• TASK STATEMENT
Which lines to output? The line containing "(183, 163) = (181, 244): none" and every line after it in the data below, each copied exactly.

• COLLECTED DATA
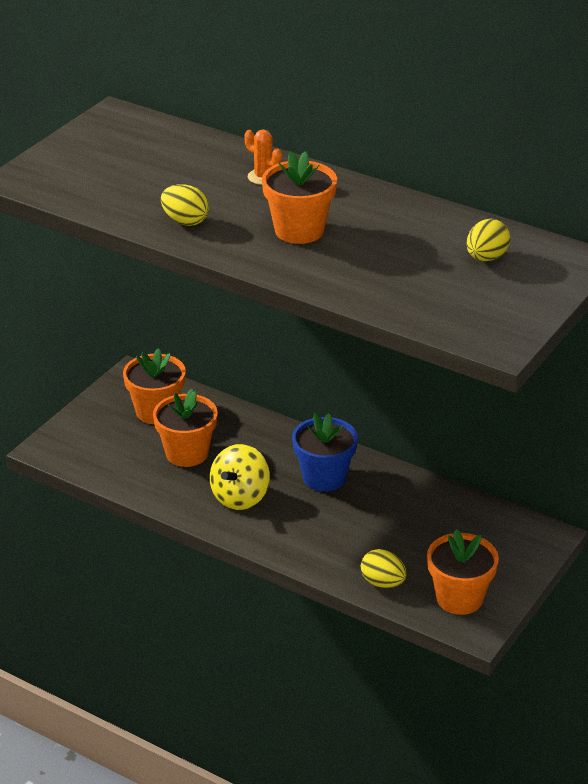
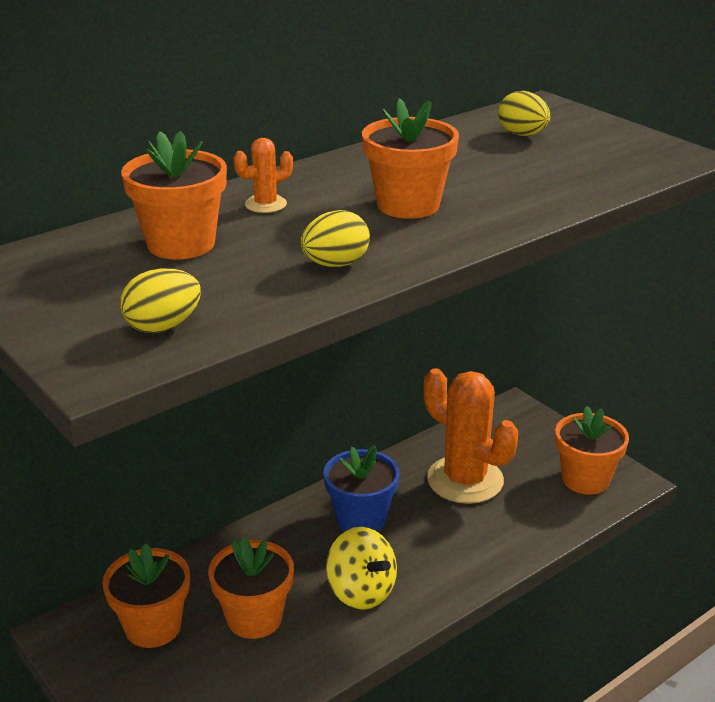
camera: 70 degrees left, 5 degrees down
(183, 163) = (181, 244): none -> orange flower pot
(382, 583) = (547, 521): yellow egg -> yellow egg (163, 326)
(411, 524) = (465, 480): none -> orange cactus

• RESPONSE BOX
(183, 163) = (181, 244): none -> orange flower pot
(382, 583) = (547, 521): yellow egg -> yellow egg (163, 326)
(411, 524) = (465, 480): none -> orange cactus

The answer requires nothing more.